> _TASK INSTRUCTIONS_: Look for the word "ruvufo". Copy every line of the listing where it occurs.

*** Begin section ***

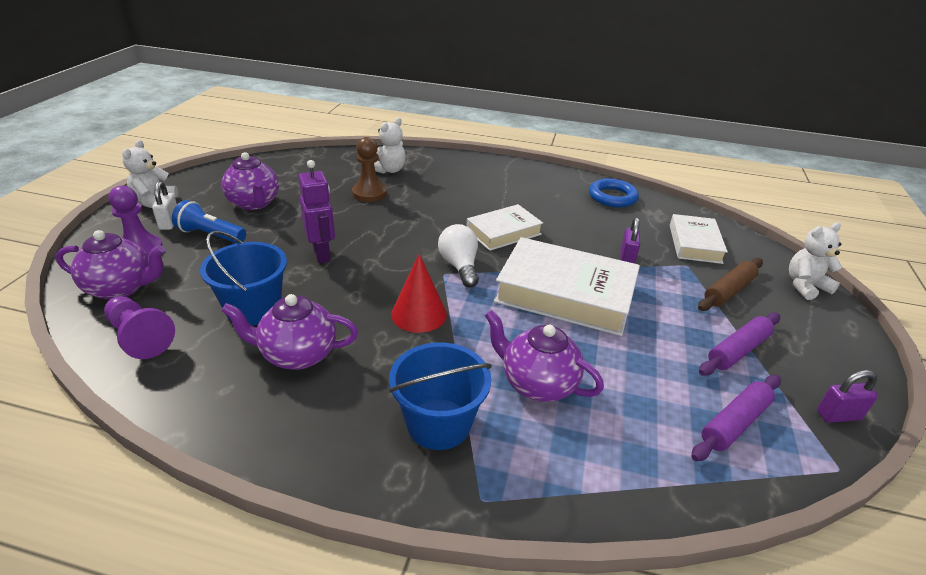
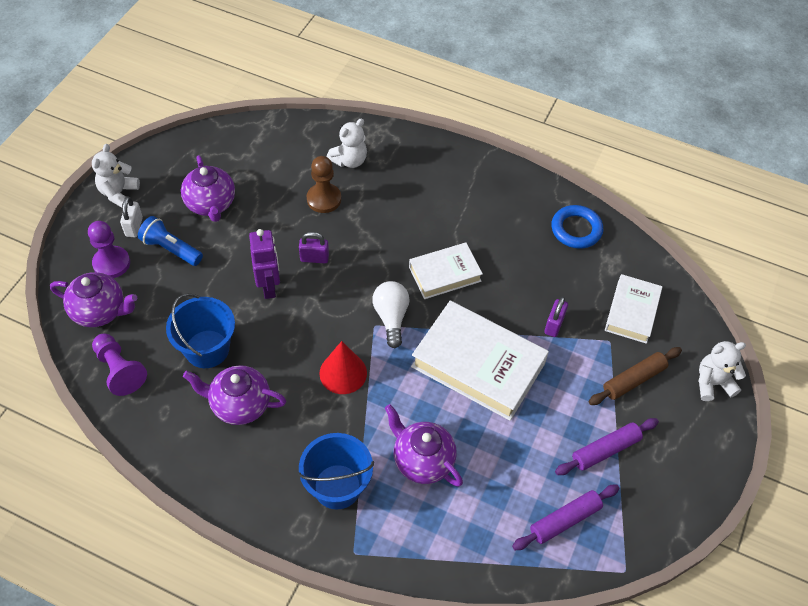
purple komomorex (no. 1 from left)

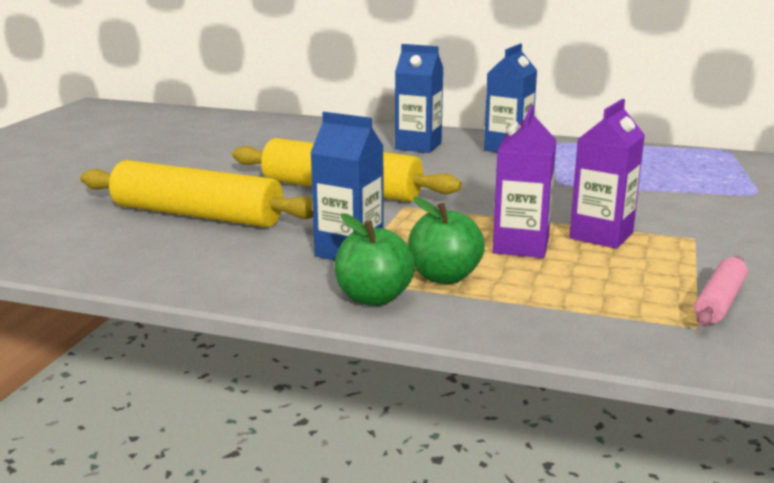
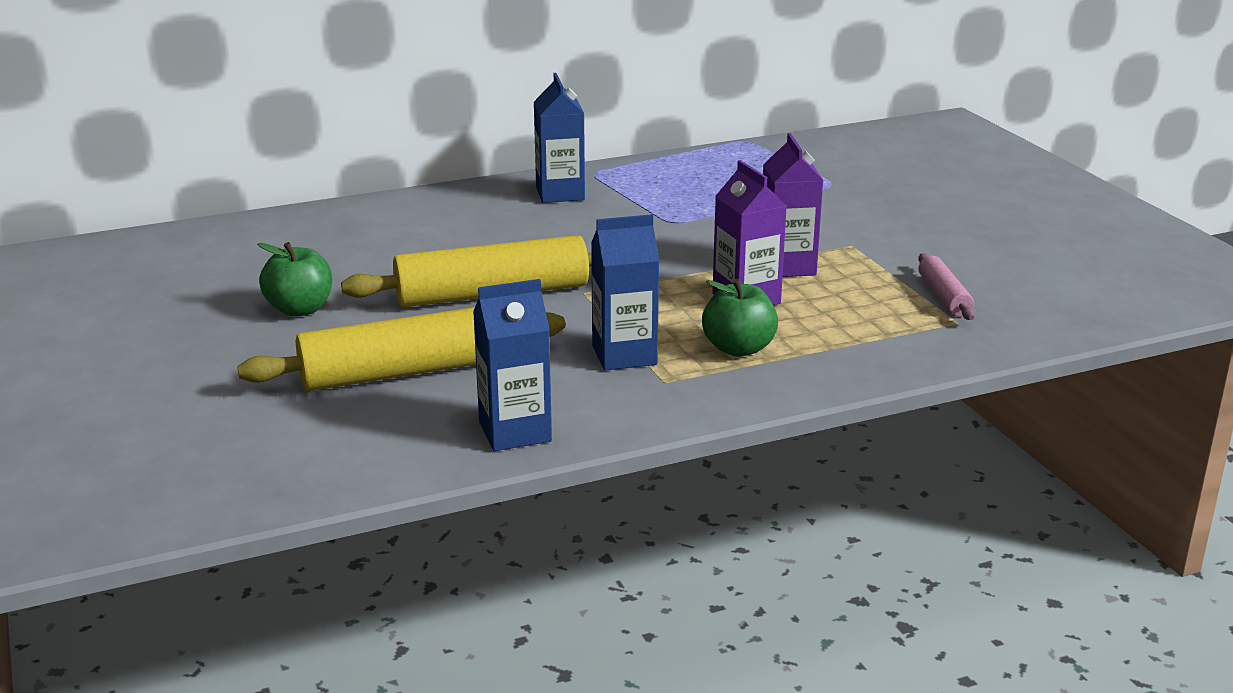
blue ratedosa (no. 1 from left); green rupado (no. 1 from left)

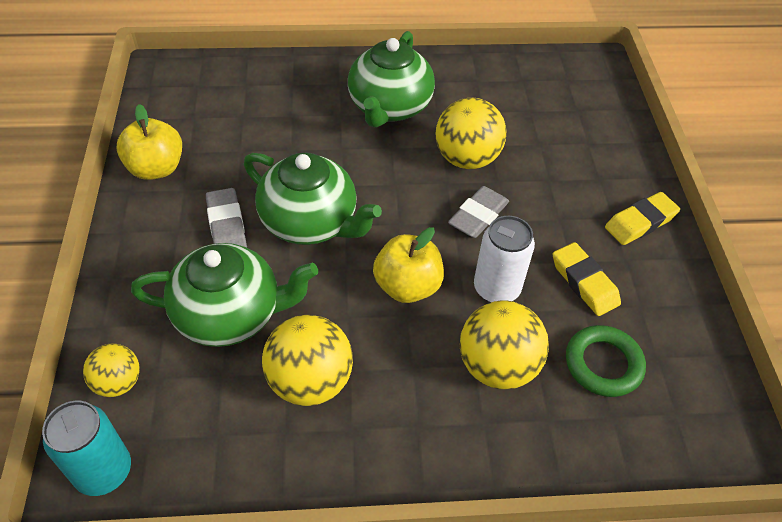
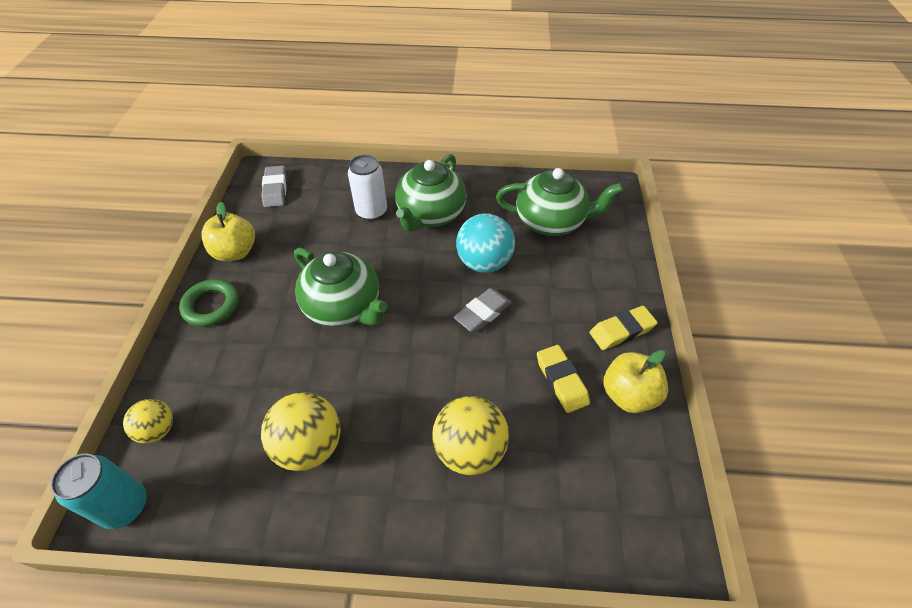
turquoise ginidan; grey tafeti (no. 1 from left); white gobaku; yellow rupado (no. 2 from left); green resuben (no. 3 from left); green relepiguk

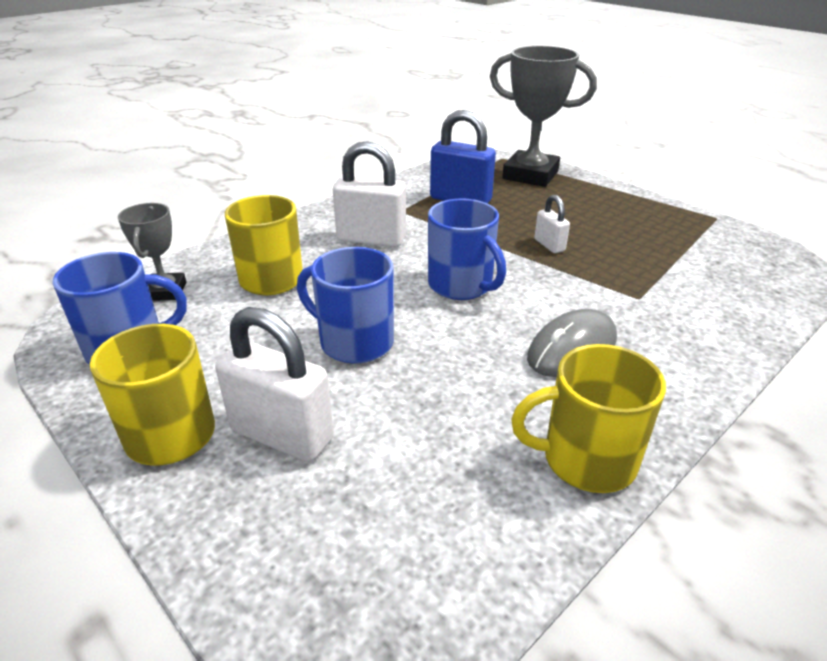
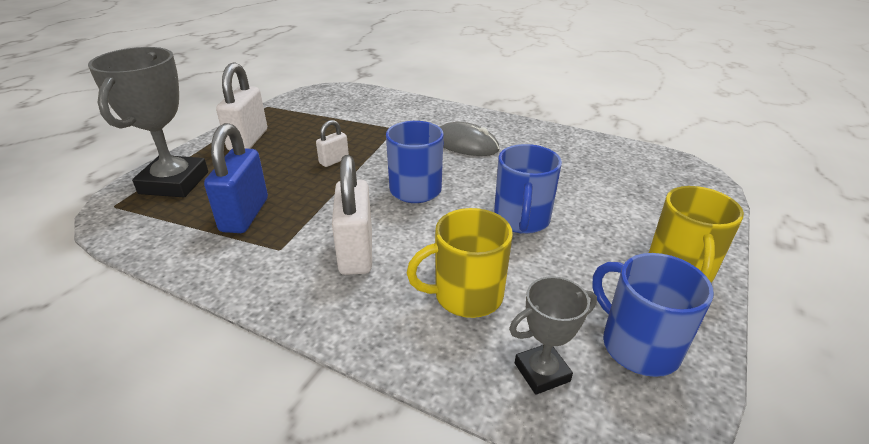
white komomorex (no. 1 from left); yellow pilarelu (no. 3 from left in the first image)

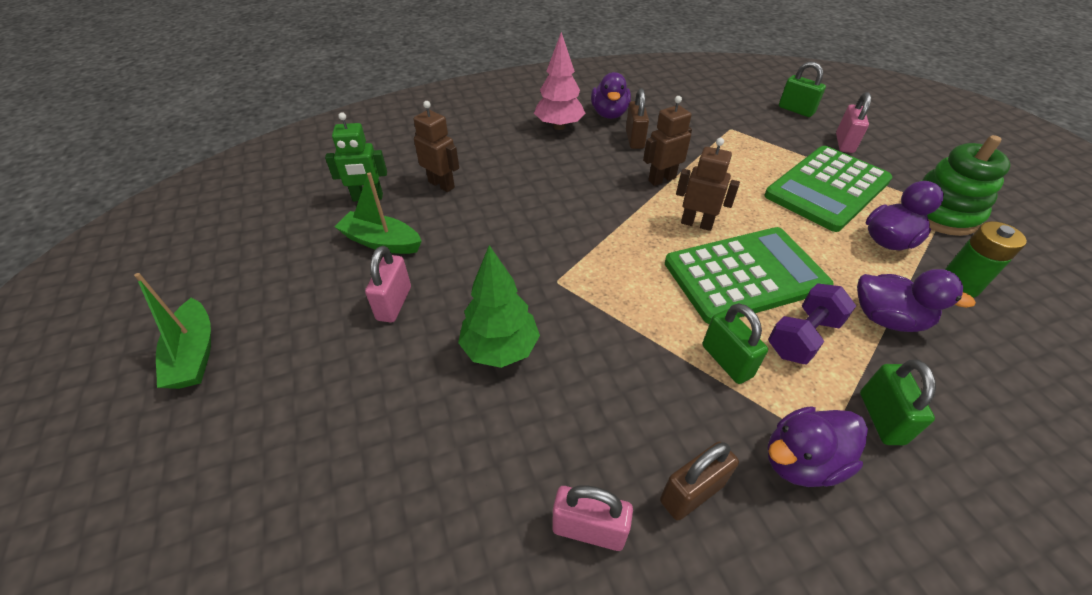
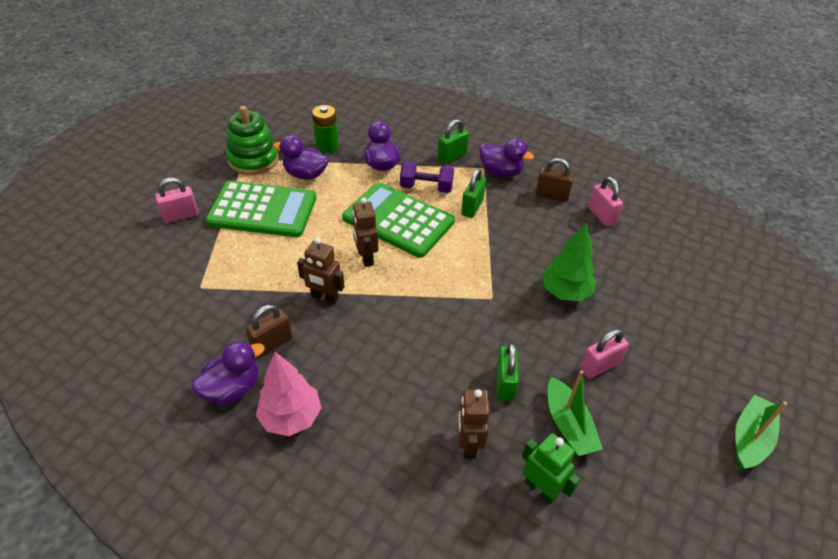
green komomorex (no. 3 from left)

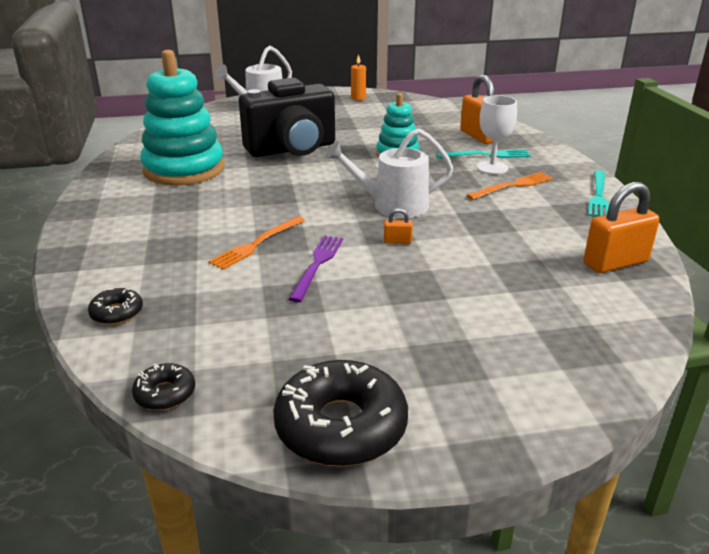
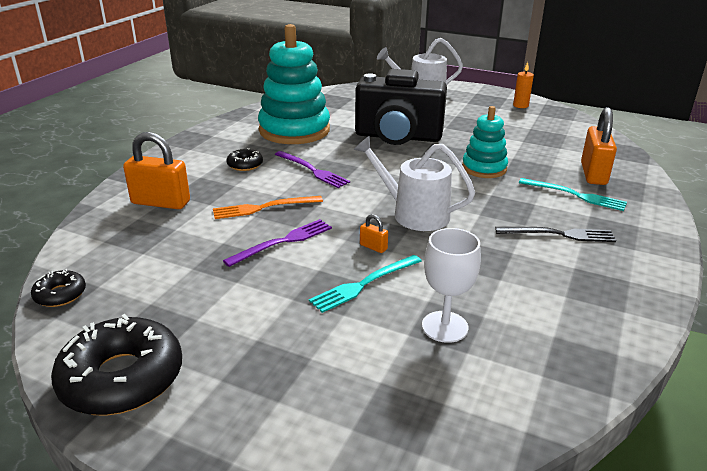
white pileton; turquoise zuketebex (no. 1 from left); black zuketebex; orange komomorex (no. 1 from left); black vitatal (no. 3 from left); purple zuketebex (no. 2 from left)

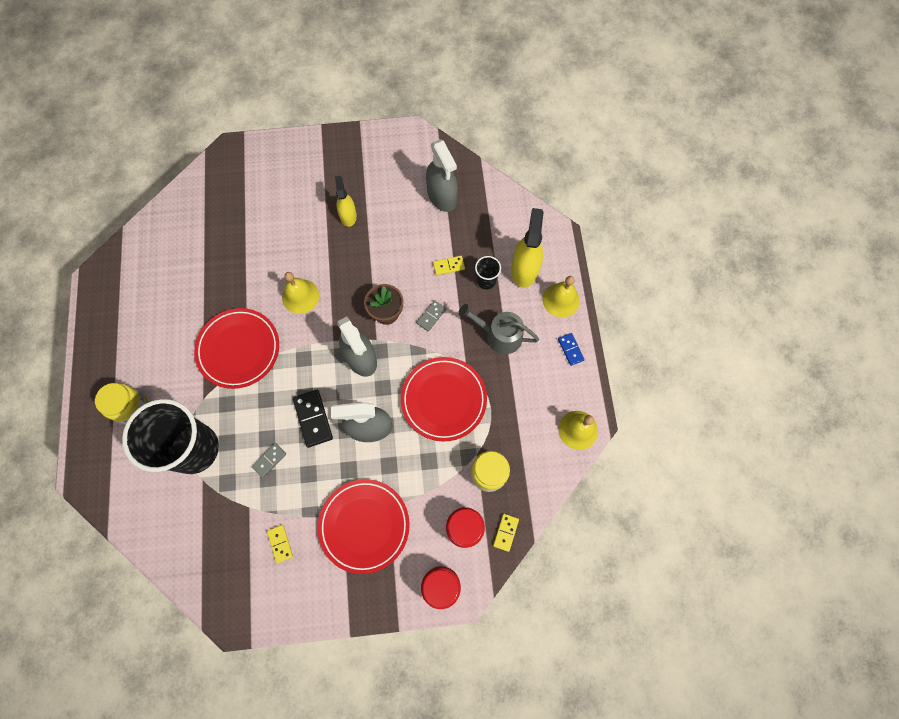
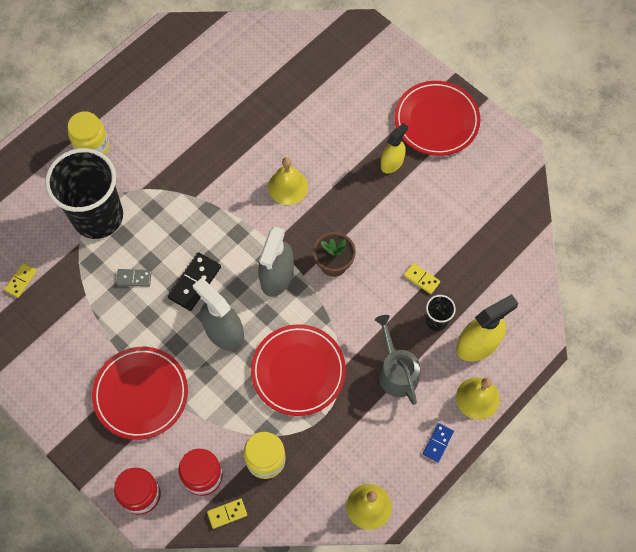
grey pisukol (no. 3 from left in the first image); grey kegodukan (no. 2 from left in the first image); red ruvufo (no. 3 from left); yellow kegodukan (no. 1 from left)

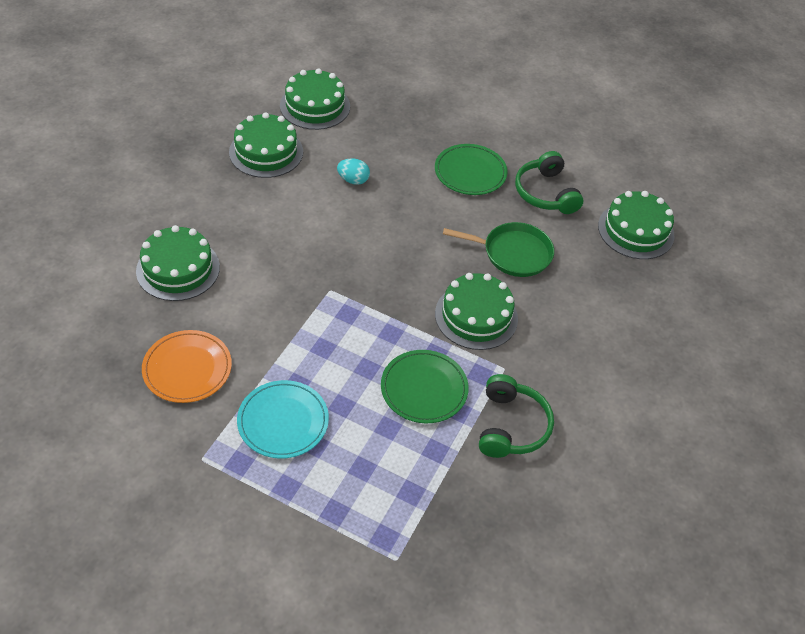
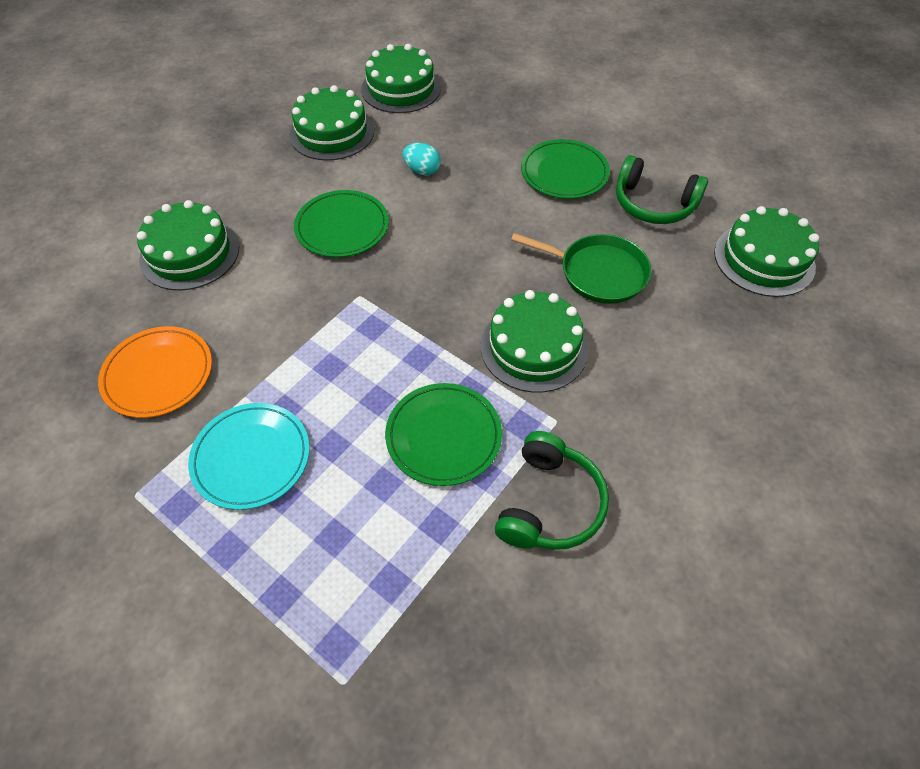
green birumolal (no. 2 from left); green ruvufo (no. 1 from left)

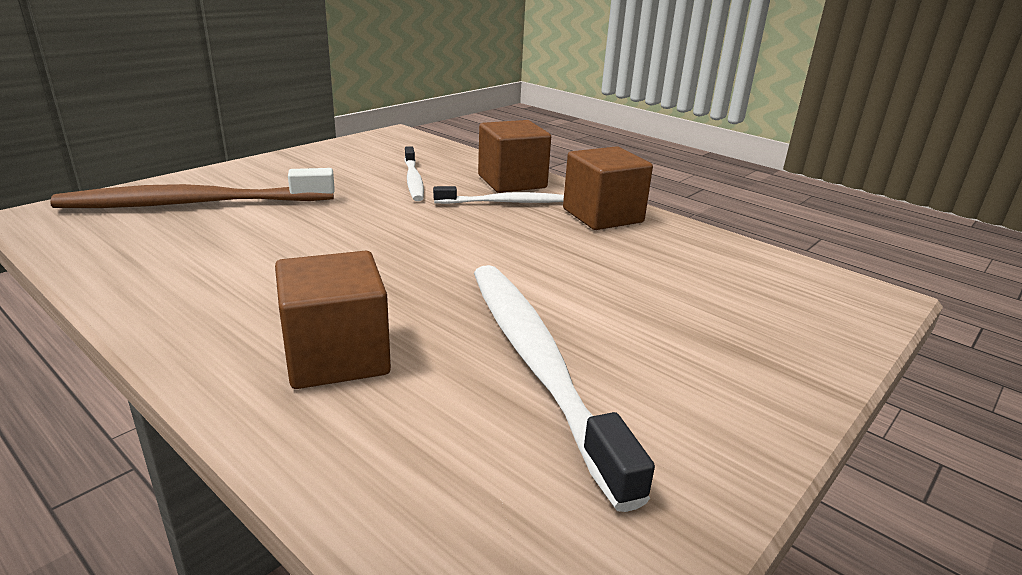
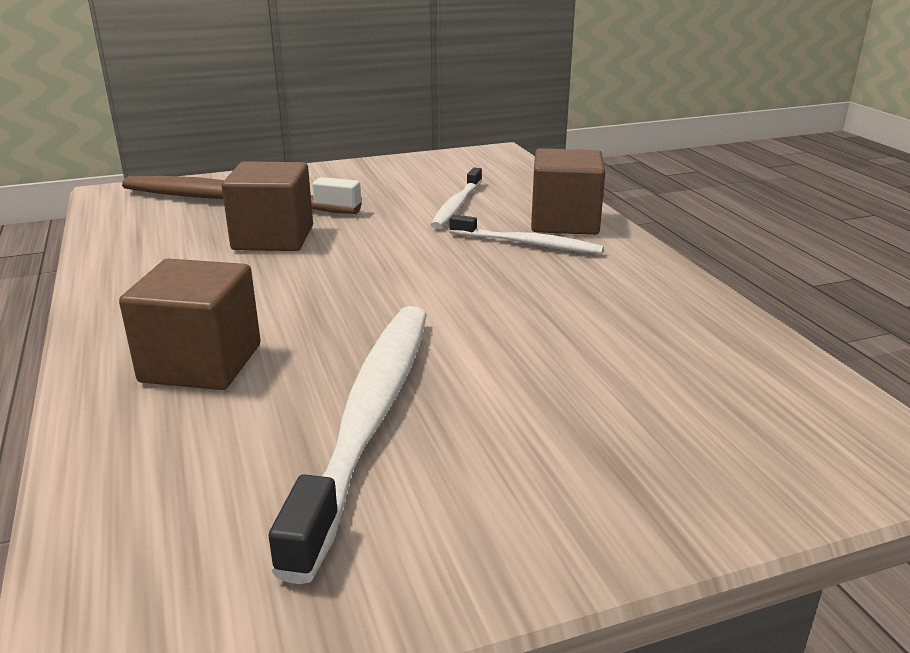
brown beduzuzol (no. 2 from left)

*** End section ***

> _YOUR SOLUTION_:
grey pisukol (no. 3 from left in the first image); grey kegodukan (no. 2 from left in the first image); red ruvufo (no. 3 from left); yellow kegodukan (no. 1 from left)
green birumolal (no. 2 from left); green ruvufo (no. 1 from left)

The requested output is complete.